Task item:
From the first line of the data below, copy each line up to the one containing "(447, 398) = (372, 462): none -> green can", and include that line too.

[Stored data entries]
=====

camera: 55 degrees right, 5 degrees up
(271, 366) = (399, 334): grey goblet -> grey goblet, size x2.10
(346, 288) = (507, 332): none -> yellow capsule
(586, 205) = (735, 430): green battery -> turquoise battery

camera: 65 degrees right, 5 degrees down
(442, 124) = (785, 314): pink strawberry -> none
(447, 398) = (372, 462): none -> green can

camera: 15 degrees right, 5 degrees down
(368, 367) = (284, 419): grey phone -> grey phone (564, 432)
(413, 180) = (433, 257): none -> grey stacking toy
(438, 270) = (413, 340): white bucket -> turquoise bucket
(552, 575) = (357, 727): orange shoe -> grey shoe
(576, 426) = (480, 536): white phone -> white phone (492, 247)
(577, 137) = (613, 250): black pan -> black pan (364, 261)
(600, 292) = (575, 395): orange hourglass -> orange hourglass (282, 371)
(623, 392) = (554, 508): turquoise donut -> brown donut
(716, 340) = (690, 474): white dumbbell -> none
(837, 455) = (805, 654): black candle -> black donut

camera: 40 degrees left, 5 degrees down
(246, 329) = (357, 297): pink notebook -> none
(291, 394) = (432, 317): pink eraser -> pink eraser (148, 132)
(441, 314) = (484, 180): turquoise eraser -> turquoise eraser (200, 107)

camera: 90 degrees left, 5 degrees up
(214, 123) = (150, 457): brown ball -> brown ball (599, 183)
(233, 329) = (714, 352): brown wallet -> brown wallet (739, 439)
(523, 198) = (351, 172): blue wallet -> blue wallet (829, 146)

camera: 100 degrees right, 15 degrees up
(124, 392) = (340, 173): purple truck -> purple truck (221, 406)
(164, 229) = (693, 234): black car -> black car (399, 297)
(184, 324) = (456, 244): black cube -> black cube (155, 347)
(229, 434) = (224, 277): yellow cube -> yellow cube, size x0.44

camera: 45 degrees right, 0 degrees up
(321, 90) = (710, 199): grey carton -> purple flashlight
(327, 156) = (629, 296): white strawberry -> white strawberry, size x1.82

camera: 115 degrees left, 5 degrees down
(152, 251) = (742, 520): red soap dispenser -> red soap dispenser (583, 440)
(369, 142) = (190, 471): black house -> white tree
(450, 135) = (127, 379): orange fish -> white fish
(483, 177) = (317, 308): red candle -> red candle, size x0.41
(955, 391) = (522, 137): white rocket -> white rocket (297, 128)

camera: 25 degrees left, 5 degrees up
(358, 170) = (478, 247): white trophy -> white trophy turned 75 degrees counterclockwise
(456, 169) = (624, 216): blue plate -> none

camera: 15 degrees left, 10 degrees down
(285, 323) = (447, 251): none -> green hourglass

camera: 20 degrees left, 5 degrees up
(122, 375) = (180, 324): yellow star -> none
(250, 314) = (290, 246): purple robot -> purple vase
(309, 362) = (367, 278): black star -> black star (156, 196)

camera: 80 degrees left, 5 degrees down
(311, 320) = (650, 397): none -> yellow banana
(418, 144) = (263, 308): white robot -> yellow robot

=====

Task solution:
camera: 55 degrees right, 5 degrees up
(271, 366) = (399, 334): grey goblet -> grey goblet, size x2.10
(346, 288) = (507, 332): none -> yellow capsule
(586, 205) = (735, 430): green battery -> turquoise battery

camera: 65 degrees right, 5 degrees down
(442, 124) = (785, 314): pink strawberry -> none
(447, 398) = (372, 462): none -> green can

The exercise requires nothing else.